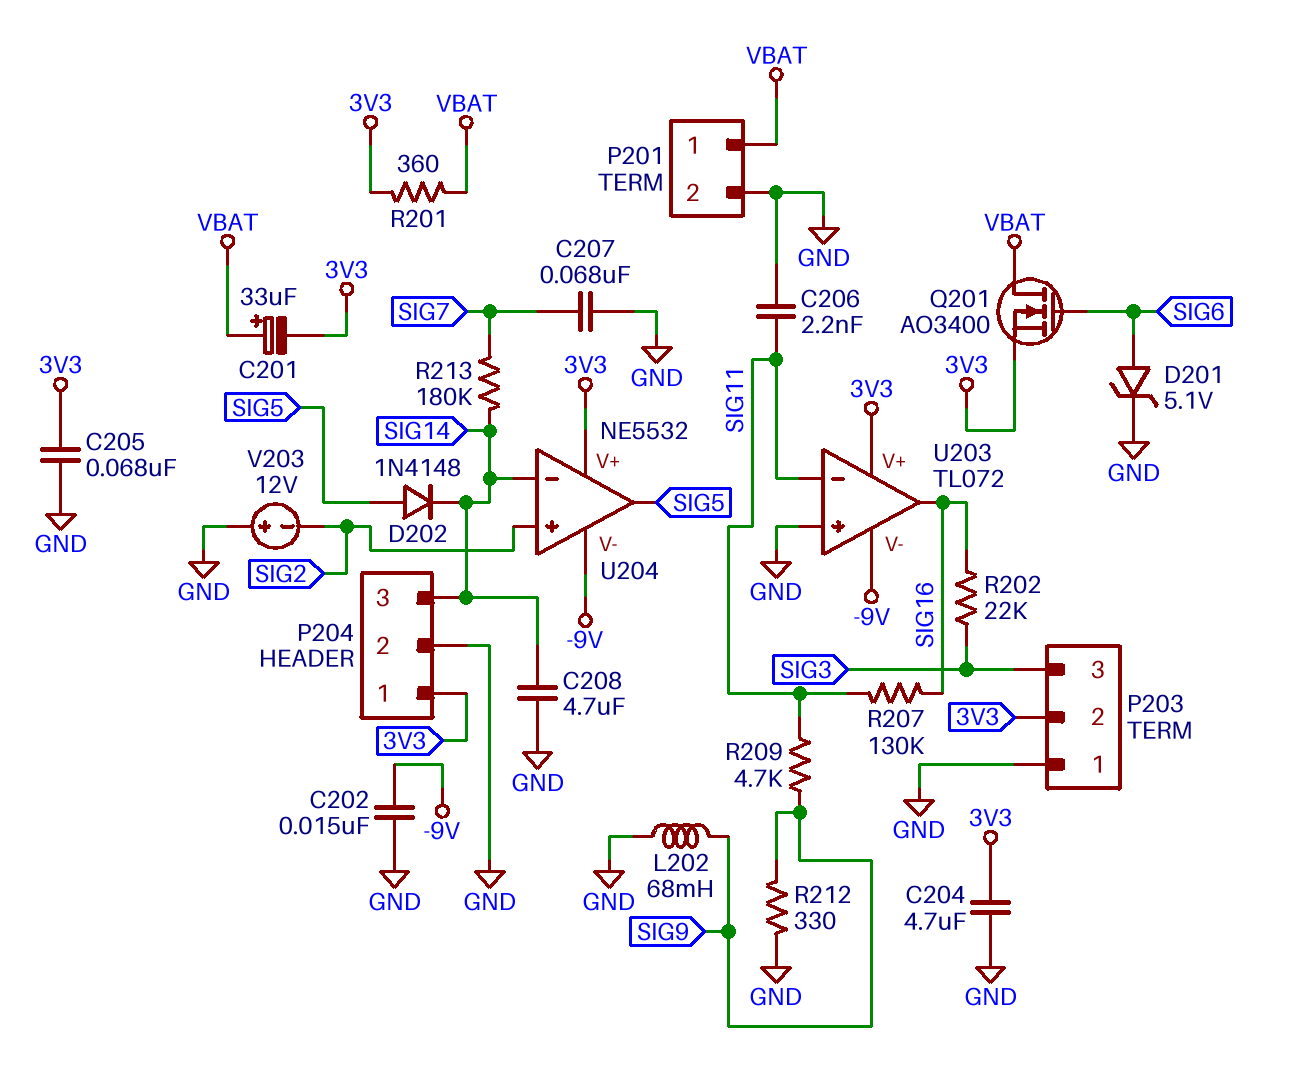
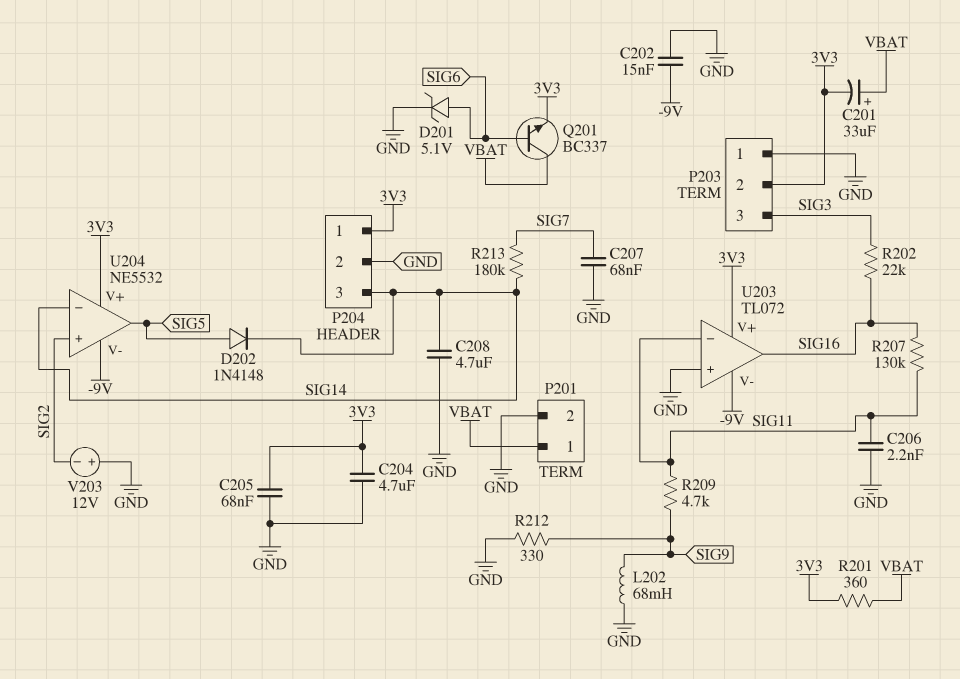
Q201: NMOS AO3400 (G SIG6, D VBAT, S 3V3) -> NPN BC337 (B SIG6, C VBAT, E 3V3)

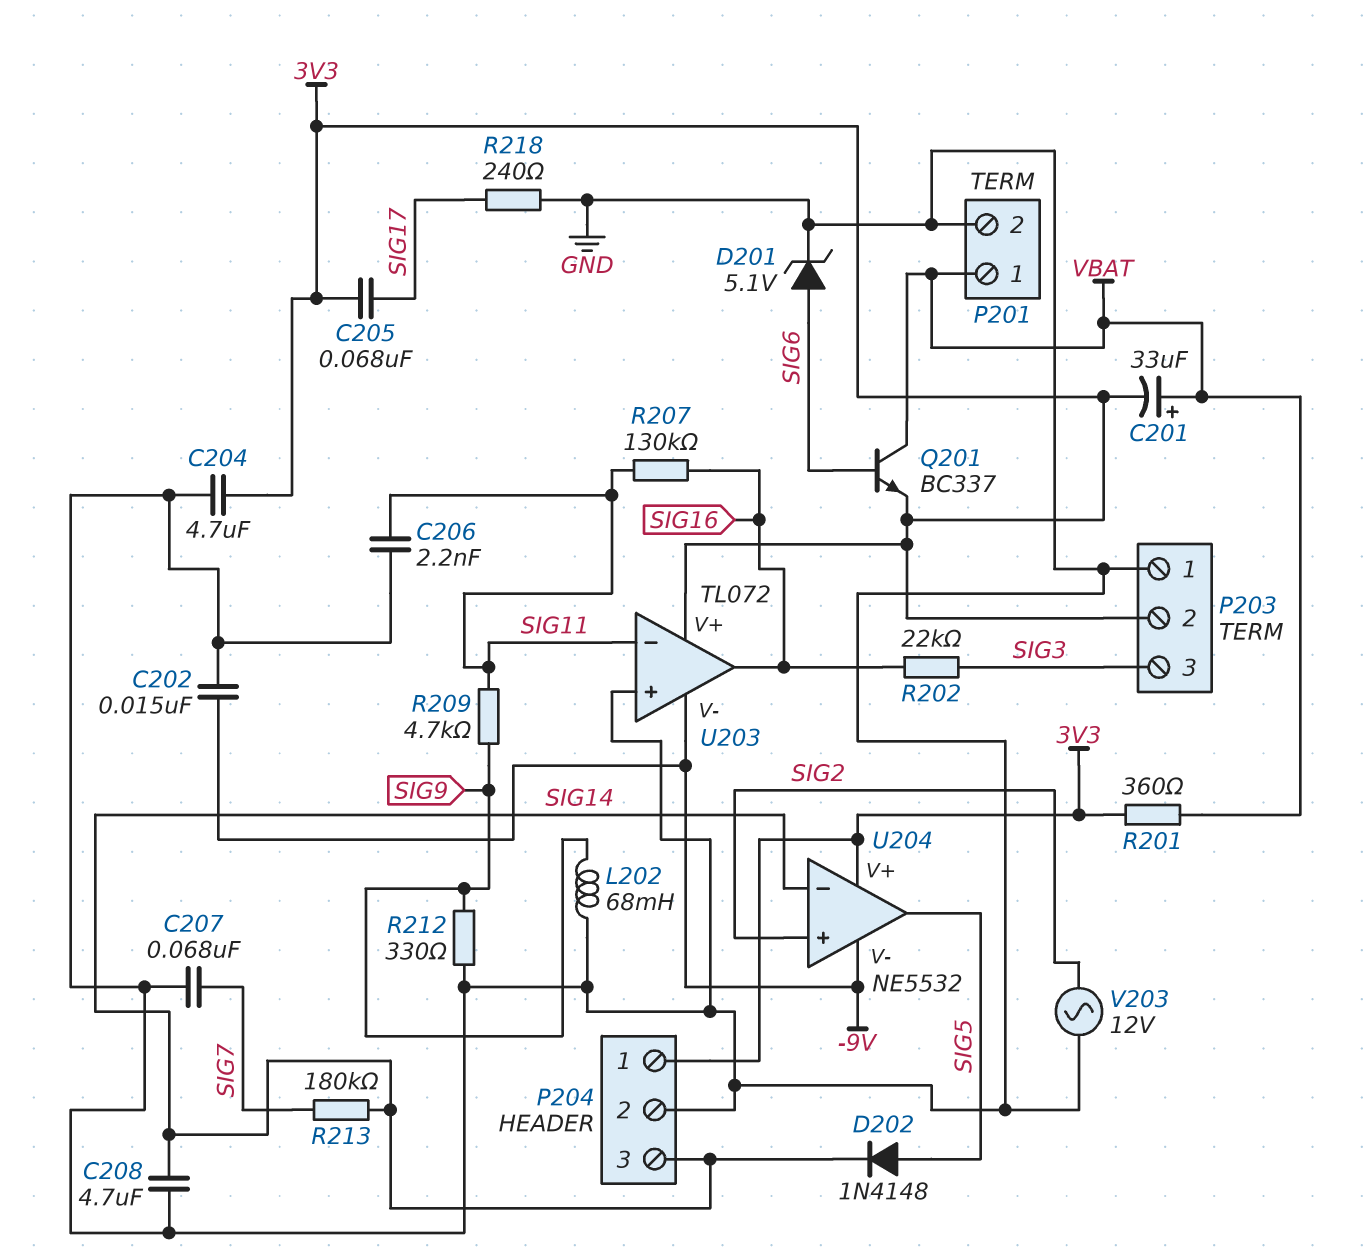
C205: 68nF (3V3, GND) -> 68nF (3V3, SIG17)
R218: none -> 240 (GND, SIG17)
V203: 12V (plus GND, minus SIG2) -> AC 12V (GND, SIG2)

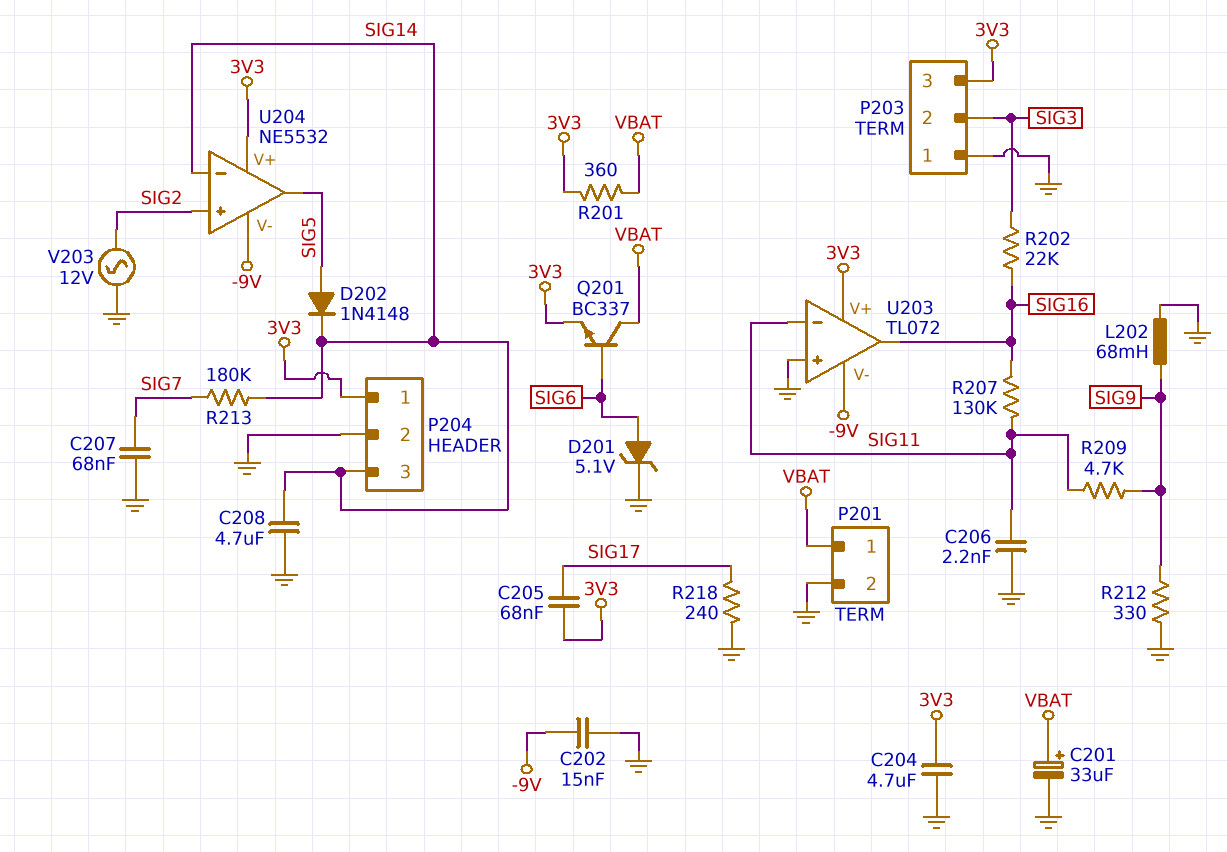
C201: 33uF (plus VBAT, minus 3V3) -> 33uF (plus VBAT, minus GND)
P203 pin 2: 3V3 -> SIG3
P203 pin 3: SIG3 -> 3V3

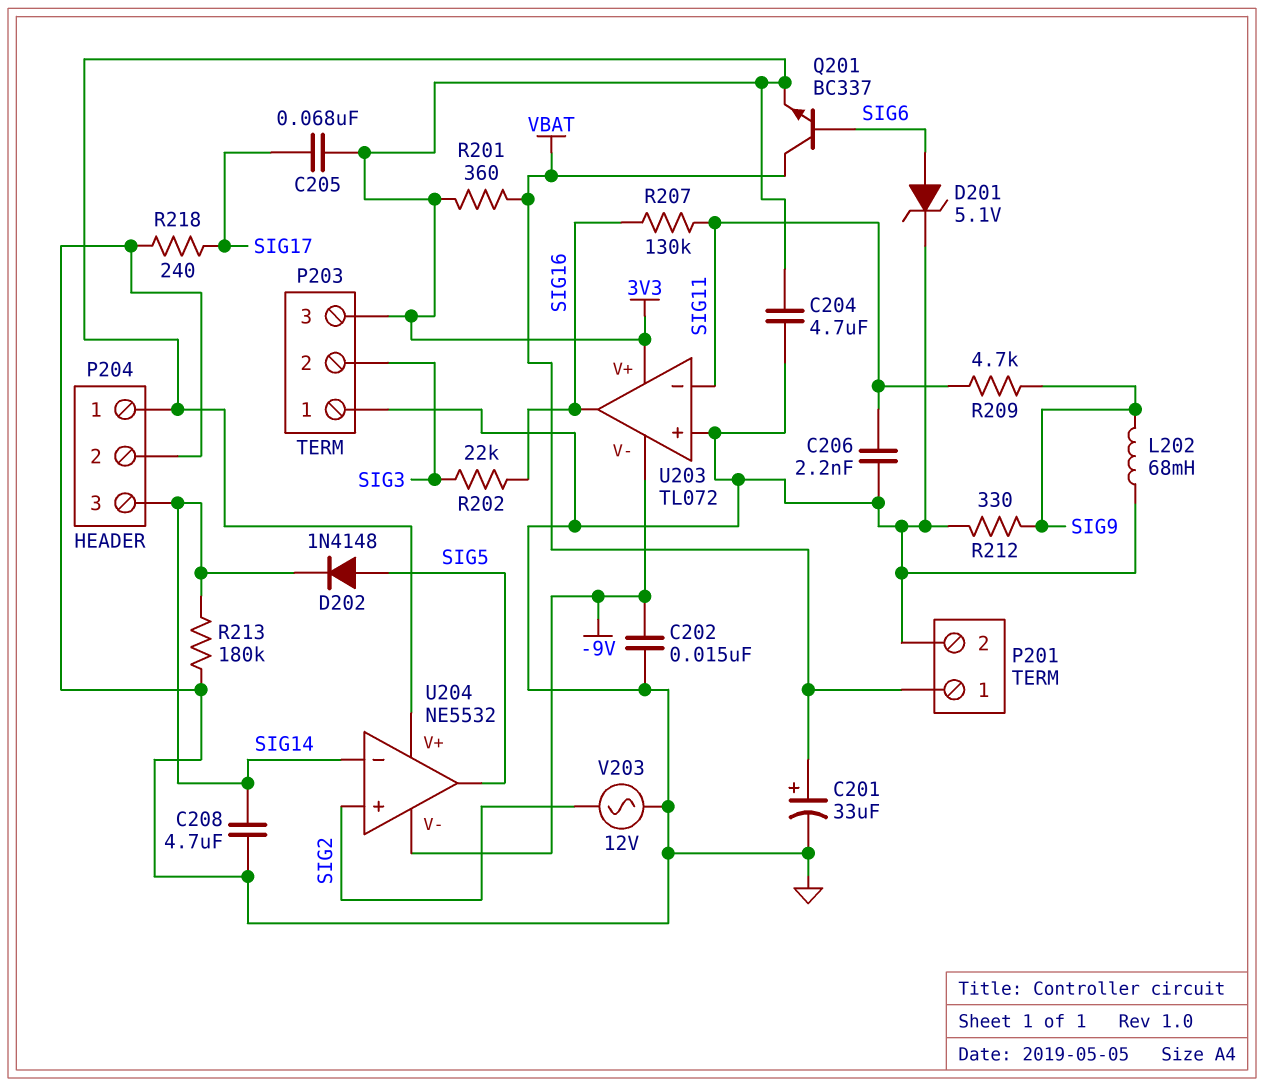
C207: 68nF (GND, SIG7) -> none
R213: 180k (SIG7, SIG14) -> 180k (GND, SIG14)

┄┄┄┄┄┄┄┄┄┄

→ Exercise description
Copy out exactly the lines between the line containing "P203 pin 3: SIG3 -> 3V3" and the end of the entries, including both, and leave the pictures behind.

→ Task result
P203 pin 3: SIG3 -> 3V3

C207: 68nF (GND, SIG7) -> none
R213: 180k (SIG7, SIG14) -> 180k (GND, SIG14)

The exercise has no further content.